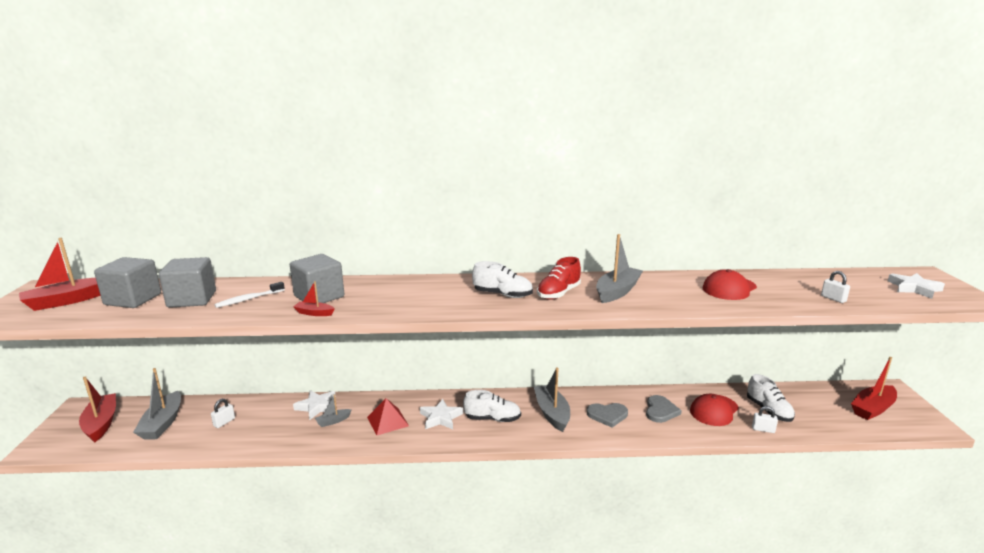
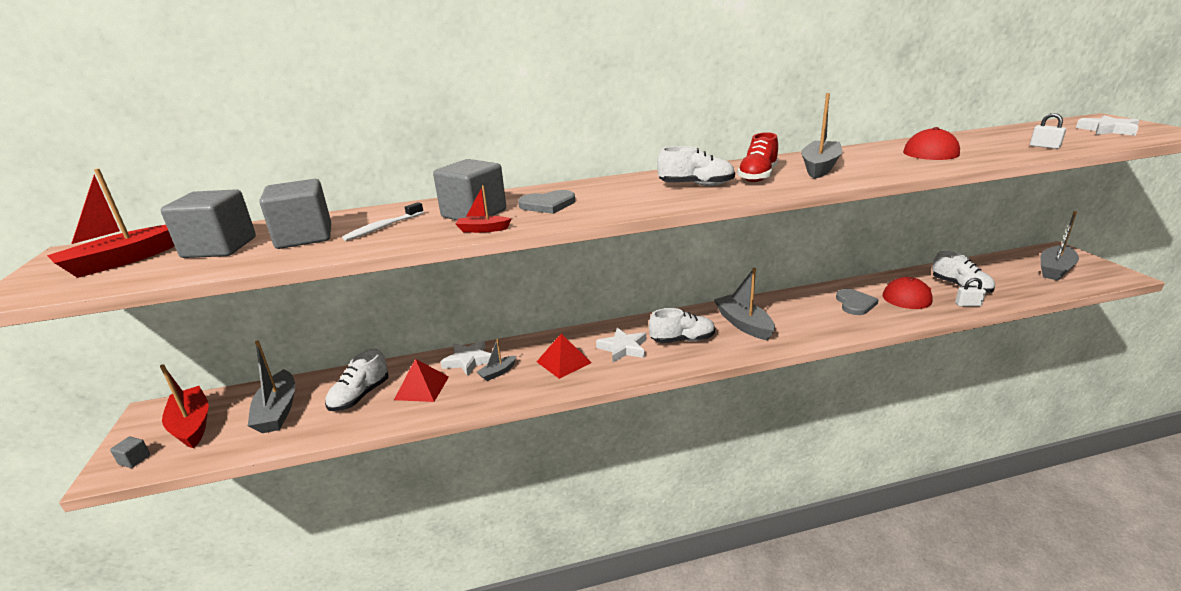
camera: 10 degrees left, 5 degrees up
(54, 443) = (134, 460): none -> grey cube
(224, 422) = (360, 396): white padlock -> white shoe
(271, 424) = (422, 388): none -> red pyramid
(607, 415) = (803, 316): grey heart -> grey heart (548, 204)
(872, 408) = (1055, 269): red boat -> grey boat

* * *

* [EXERCISE AIM] All records above are to be printed exactly, minus the pictures they contain.

* [RESPONSE TO THIS EXERCISE]
camera: 10 degrees left, 5 degrees up
(54, 443) = (134, 460): none -> grey cube
(224, 422) = (360, 396): white padlock -> white shoe
(271, 424) = (422, 388): none -> red pyramid
(607, 415) = (803, 316): grey heart -> grey heart (548, 204)
(872, 408) = (1055, 269): red boat -> grey boat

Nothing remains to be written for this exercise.